• Aim of the task: Nothing but the lines from the one with "(269, 365) = (493, 170): grey" through the final line of the entries should appear in the answer, copied exactly and without pictures.
____________________
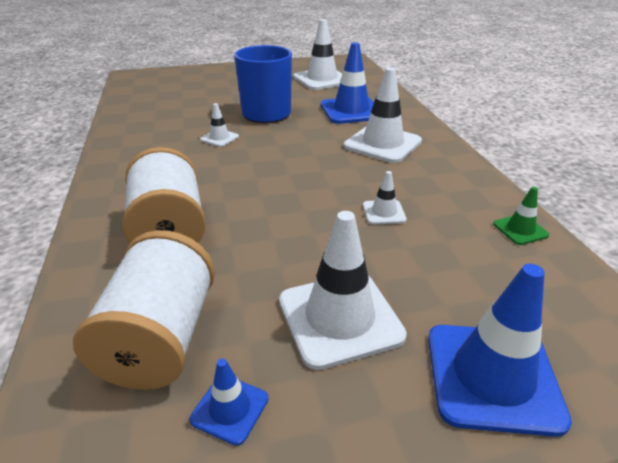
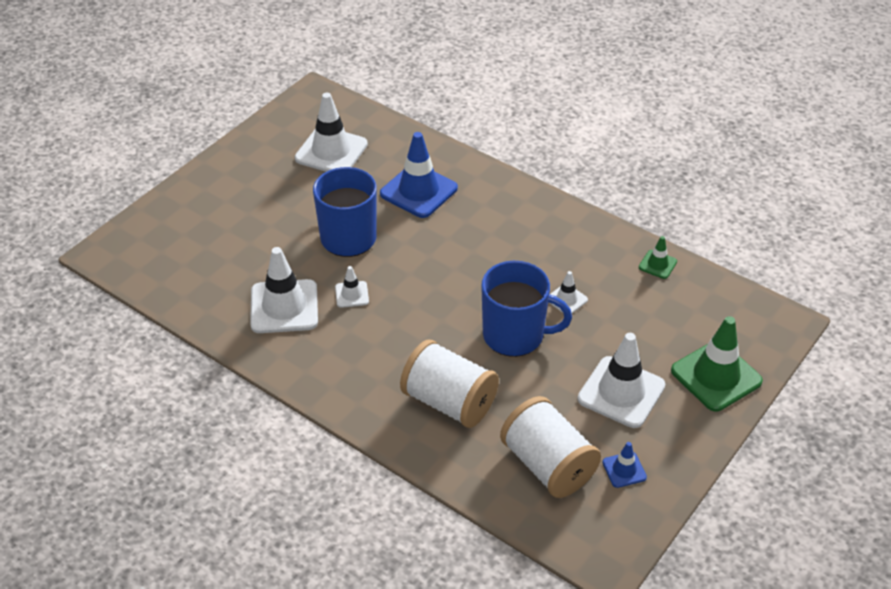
camera: 40 degrees left, 10 degrees up
(298, 214) = (515, 335): none -> blue mug
(382, 144) = (492, 224): white traffic cone -> white traffic cone (284, 307)
(492, 377) = (716, 376): blue traffic cone -> green traffic cone

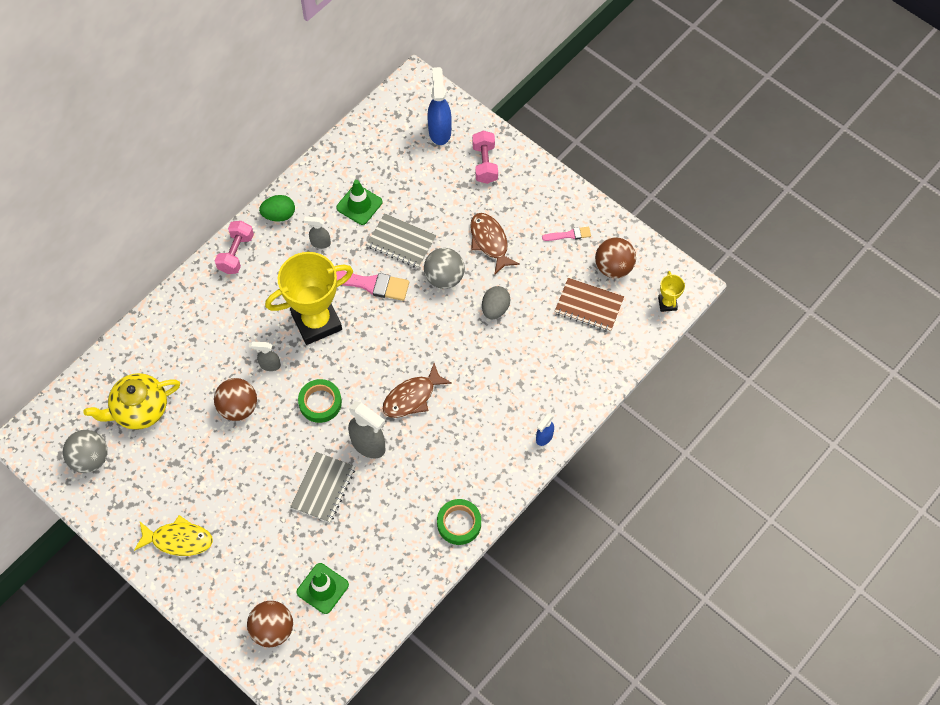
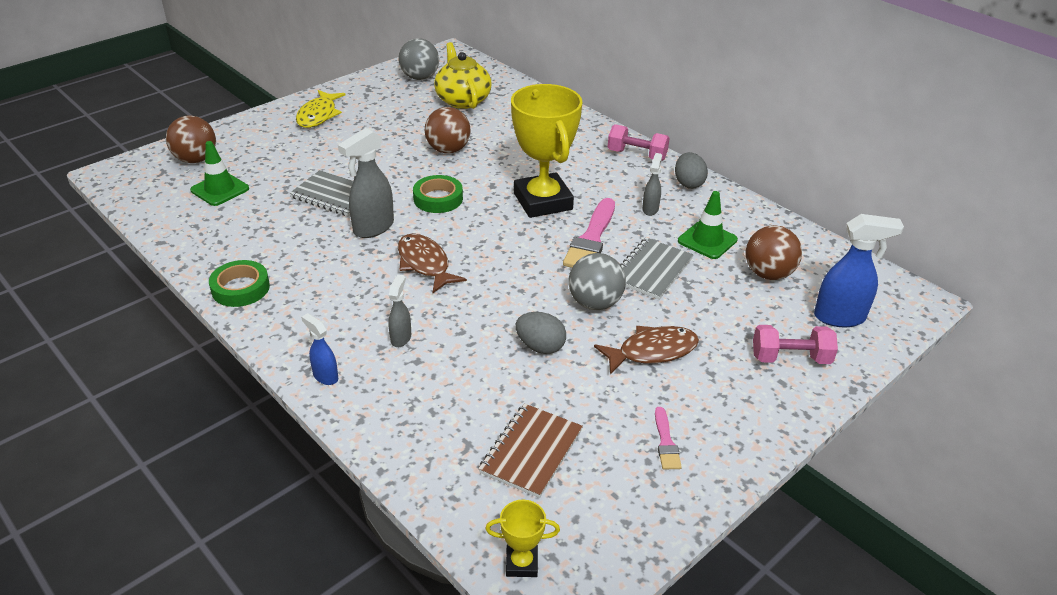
camera: 95 degrees right, 25 degrees down
(269, 365) = (493, 170): grey spray bottle -> grey spray bottle (401, 338)
(279, 215) = (688, 183): green egg -> grey egg
(613, 267) = (601, 493): brown ball -> brown ball (768, 274)

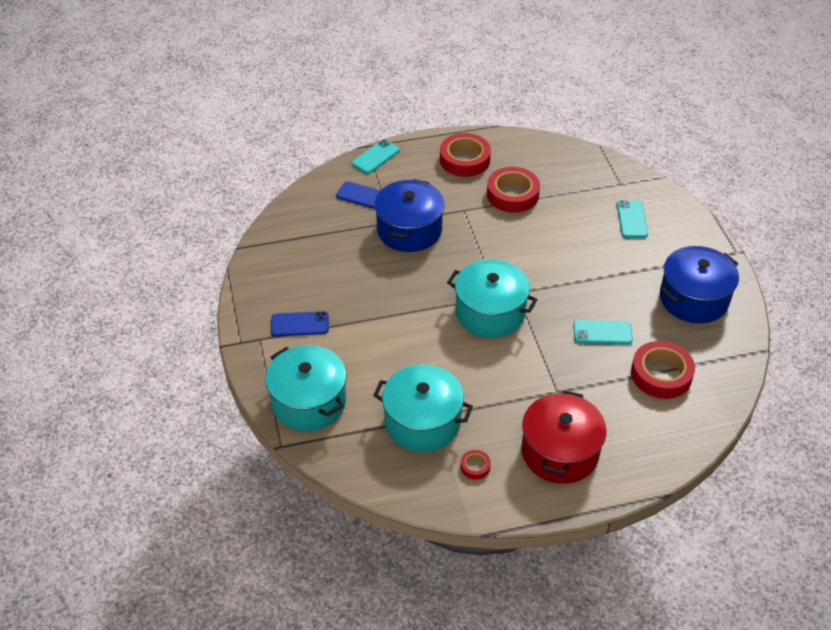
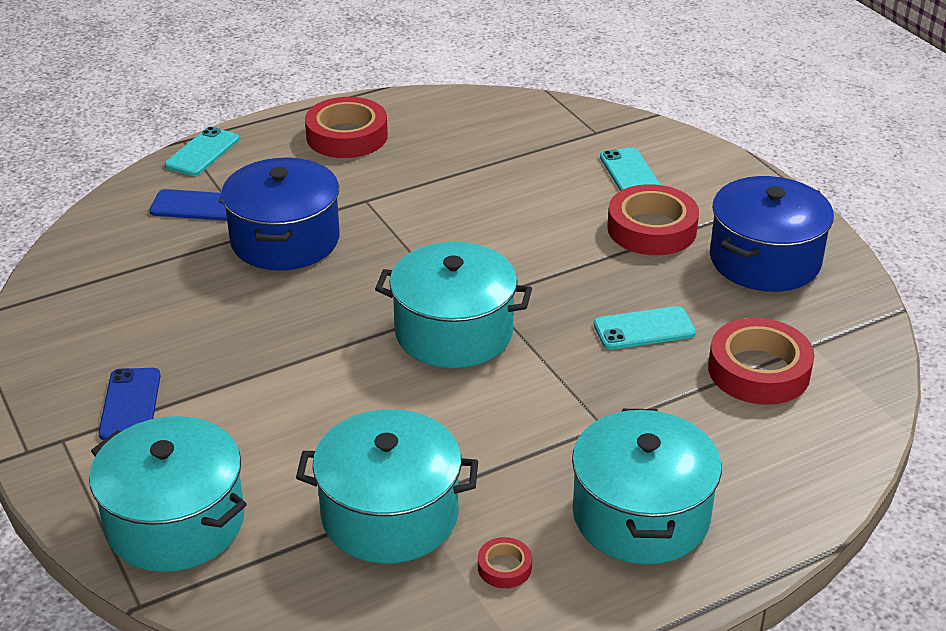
camera: 15 degrees left, 10 degrees down
(300, 324) = (130, 404): blue phone -> blue phone turned 75 degrees counterclockwise
(512, 194) = (436, 169): red tape -> red tape (651, 229)
(559, 452) = (640, 515): red pot -> turquoise pot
____________________
• Solution for this problem:
(269, 365) = (493, 170): grey spray bottle -> grey spray bottle (401, 338)
(279, 215) = (688, 183): green egg -> grey egg
(613, 267) = (601, 493): brown ball -> brown ball (768, 274)

camera: 15 degrees left, 10 degrees down
(300, 324) = (130, 404): blue phone -> blue phone turned 75 degrees counterclockwise
(512, 194) = (436, 169): red tape -> red tape (651, 229)
(559, 452) = (640, 515): red pot -> turquoise pot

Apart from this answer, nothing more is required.